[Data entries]
:::
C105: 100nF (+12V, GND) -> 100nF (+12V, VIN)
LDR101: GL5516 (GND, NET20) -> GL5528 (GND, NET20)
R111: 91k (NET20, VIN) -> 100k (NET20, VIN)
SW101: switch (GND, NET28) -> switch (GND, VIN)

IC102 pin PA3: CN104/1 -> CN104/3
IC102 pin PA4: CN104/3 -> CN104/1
:::
Task statement => Line by line, transcribe the data exactly.

Solution below =>
C105: 100nF (+12V, GND) -> 100nF (+12V, VIN)
LDR101: GL5516 (GND, NET20) -> GL5528 (GND, NET20)
R111: 91k (NET20, VIN) -> 100k (NET20, VIN)
SW101: switch (GND, NET28) -> switch (GND, VIN)

IC102 pin PA3: CN104/1 -> CN104/3
IC102 pin PA4: CN104/3 -> CN104/1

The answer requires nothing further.